§ Exercise description
Return every one of the entries below verbatim, preserving each line as it stands.

┌────────

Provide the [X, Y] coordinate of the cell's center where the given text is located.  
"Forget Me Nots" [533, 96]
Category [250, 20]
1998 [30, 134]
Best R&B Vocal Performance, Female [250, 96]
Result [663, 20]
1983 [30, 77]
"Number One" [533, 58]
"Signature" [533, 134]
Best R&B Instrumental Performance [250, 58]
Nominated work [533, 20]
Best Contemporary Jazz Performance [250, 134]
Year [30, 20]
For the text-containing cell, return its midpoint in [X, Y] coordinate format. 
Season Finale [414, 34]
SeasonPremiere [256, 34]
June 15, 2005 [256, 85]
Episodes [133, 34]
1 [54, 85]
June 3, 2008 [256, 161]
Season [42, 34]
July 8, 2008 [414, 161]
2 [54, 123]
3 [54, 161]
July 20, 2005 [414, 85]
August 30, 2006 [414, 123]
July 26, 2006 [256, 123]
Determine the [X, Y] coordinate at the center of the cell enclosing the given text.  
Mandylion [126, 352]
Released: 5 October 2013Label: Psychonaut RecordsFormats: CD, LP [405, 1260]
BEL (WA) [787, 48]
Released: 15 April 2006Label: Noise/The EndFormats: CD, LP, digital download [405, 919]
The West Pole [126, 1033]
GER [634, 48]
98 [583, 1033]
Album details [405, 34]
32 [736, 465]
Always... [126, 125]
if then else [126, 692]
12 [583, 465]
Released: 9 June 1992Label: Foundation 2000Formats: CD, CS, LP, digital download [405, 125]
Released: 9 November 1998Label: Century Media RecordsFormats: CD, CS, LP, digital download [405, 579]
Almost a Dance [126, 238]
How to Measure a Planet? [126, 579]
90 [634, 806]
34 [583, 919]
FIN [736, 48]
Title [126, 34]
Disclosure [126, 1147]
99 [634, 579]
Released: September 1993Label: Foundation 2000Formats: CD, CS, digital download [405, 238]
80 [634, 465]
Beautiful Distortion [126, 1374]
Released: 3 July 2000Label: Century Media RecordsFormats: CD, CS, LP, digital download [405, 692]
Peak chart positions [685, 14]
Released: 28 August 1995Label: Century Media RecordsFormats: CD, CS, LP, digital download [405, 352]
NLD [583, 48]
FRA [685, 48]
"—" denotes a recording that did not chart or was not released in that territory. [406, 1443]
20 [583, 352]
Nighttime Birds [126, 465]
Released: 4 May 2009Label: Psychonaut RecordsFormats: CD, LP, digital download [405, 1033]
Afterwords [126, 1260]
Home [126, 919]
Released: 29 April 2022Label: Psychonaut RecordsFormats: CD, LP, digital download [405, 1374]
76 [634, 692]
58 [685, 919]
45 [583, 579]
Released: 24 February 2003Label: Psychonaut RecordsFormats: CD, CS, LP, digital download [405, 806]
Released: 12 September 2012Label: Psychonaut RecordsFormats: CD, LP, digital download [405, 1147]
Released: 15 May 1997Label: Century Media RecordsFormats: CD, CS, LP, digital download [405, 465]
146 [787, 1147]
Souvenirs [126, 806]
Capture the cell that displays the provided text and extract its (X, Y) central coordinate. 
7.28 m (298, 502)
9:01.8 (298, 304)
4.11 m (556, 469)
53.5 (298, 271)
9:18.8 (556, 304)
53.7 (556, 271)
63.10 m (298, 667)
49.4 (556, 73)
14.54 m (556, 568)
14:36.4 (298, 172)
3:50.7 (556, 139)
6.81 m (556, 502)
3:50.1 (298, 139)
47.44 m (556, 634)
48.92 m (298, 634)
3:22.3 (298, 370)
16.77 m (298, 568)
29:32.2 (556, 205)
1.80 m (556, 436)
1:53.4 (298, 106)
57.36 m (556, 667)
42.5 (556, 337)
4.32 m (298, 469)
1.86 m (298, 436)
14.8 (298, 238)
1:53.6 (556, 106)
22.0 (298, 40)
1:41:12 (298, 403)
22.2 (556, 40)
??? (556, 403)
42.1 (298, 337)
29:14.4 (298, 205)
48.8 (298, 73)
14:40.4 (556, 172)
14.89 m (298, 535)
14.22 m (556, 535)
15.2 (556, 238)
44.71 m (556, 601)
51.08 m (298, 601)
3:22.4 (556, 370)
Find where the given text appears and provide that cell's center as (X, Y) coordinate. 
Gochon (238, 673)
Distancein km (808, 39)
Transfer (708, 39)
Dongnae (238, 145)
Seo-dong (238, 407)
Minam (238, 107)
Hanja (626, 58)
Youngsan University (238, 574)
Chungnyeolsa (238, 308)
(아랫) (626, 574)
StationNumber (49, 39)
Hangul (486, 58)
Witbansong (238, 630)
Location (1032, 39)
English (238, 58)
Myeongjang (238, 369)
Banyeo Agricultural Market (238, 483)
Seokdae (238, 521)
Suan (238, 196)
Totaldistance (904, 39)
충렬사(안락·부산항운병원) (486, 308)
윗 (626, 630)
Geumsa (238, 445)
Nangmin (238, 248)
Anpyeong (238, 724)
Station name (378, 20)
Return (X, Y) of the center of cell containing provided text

└────────

§ Response
Provide the [X, Y] coordinate of the cell's center where the given text is located.  
"Forget Me Nots" [533, 96]
Category [250, 20]
1998 [30, 134]
Best R&B Vocal Performance, Female [250, 96]
Result [663, 20]
1983 [30, 77]
"Number One" [533, 58]
"Signature" [533, 134]
Best R&B Instrumental Performance [250, 58]
Nominated work [533, 20]
Best Contemporary Jazz Performance [250, 134]
Year [30, 20]
For the text-containing cell, return its midpoint in [X, Y] coordinate format. 
Season Finale [414, 34]
SeasonPremiere [256, 34]
June 15, 2005 [256, 85]
Episodes [133, 34]
1 [54, 85]
June 3, 2008 [256, 161]
Season [42, 34]
July 8, 2008 [414, 161]
2 [54, 123]
3 [54, 161]
July 20, 2005 [414, 85]
August 30, 2006 [414, 123]
July 26, 2006 [256, 123]
Determine the [X, Y] coordinate at the center of the cell enclosing the given text.  
Mandylion [126, 352]
Released: 5 October 2013Label: Psychonaut RecordsFormats: CD, LP [405, 1260]
BEL (WA) [787, 48]
Released: 15 April 2006Label: Noise/The EndFormats: CD, LP, digital download [405, 919]
The West Pole [126, 1033]
GER [634, 48]
98 [583, 1033]
Album details [405, 34]
32 [736, 465]
Always... [126, 125]
if then else [126, 692]
12 [583, 465]
Released: 9 June 1992Label: Foundation 2000Formats: CD, CS, LP, digital download [405, 125]
Released: 9 November 1998Label: Century Media RecordsFormats: CD, CS, LP, digital download [405, 579]
Almost a Dance [126, 238]
How to Measure a Planet? [126, 579]
90 [634, 806]
34 [583, 919]
FIN [736, 48]
Title [126, 34]
Disclosure [126, 1147]
99 [634, 579]
Released: September 1993Label: Foundation 2000Formats: CD, CS, digital download [405, 238]
80 [634, 465]
Beautiful Distortion [126, 1374]
Released: 3 July 2000Label: Century Media RecordsFormats: CD, CS, LP, digital download [405, 692]
Peak chart positions [685, 14]
Released: 28 August 1995Label: Century Media RecordsFormats: CD, CS, LP, digital download [405, 352]
NLD [583, 48]
FRA [685, 48]
"—" denotes a recording that did not chart or was not released in that territory. [406, 1443]
20 [583, 352]
Nighttime Birds [126, 465]
Released: 4 May 2009Label: Psychonaut RecordsFormats: CD, LP, digital download [405, 1033]
Afterwords [126, 1260]
Home [126, 919]
Released: 29 April 2022Label: Psychonaut RecordsFormats: CD, LP, digital download [405, 1374]
76 [634, 692]
58 [685, 919]
45 [583, 579]
Released: 24 February 2003Label: Psychonaut RecordsFormats: CD, CS, LP, digital download [405, 806]
Released: 12 September 2012Label: Psychonaut RecordsFormats: CD, LP, digital download [405, 1147]
Released: 15 May 1997Label: Century Media RecordsFormats: CD, CS, LP, digital download [405, 465]
146 [787, 1147]
Souvenirs [126, 806]
Capture the cell that displays the provided text and extract its (X, Y) central coordinate. 
7.28 m (298, 502)
9:01.8 (298, 304)
4.11 m (556, 469)
53.5 (298, 271)
9:18.8 (556, 304)
53.7 (556, 271)
63.10 m (298, 667)
49.4 (556, 73)
14.54 m (556, 568)
14:36.4 (298, 172)
3:50.7 (556, 139)
6.81 m (556, 502)
3:50.1 (298, 139)
47.44 m (556, 634)
48.92 m (298, 634)
3:22.3 (298, 370)
16.77 m (298, 568)
29:32.2 (556, 205)
1.80 m (556, 436)
1:53.4 (298, 106)
57.36 m (556, 667)
42.5 (556, 337)
4.32 m (298, 469)
1.86 m (298, 436)
14.8 (298, 238)
1:53.6 (556, 106)
22.0 (298, 40)
1:41:12 (298, 403)
22.2 (556, 40)
??? (556, 403)
42.1 (298, 337)
29:14.4 (298, 205)
48.8 (298, 73)
14:40.4 (556, 172)
14.89 m (298, 535)
14.22 m (556, 535)
15.2 (556, 238)
44.71 m (556, 601)
51.08 m (298, 601)
3:22.4 (556, 370)
Find where the given text appears and provide that cell's center as (X, Y) coordinate. 
Gochon (238, 673)
Distancein km (808, 39)
Transfer (708, 39)
Dongnae (238, 145)
Seo-dong (238, 407)
Minam (238, 107)
Hanja (626, 58)
Youngsan University (238, 574)
Chungnyeolsa (238, 308)
(아랫) (626, 574)
StationNumber (49, 39)
Hangul (486, 58)
Witbansong (238, 630)
Location (1032, 39)
English (238, 58)
Myeongjang (238, 369)
Banyeo Agricultural Market (238, 483)
Seokdae (238, 521)
Suan (238, 196)
Totaldistance (904, 39)
충렬사(안락·부산항운병원) (486, 308)
윗 (626, 630)
Geumsa (238, 445)
Nangmin (238, 248)
Anpyeong (238, 724)
Station name (378, 20)
Return (X, Y) of the center of cell containing provided text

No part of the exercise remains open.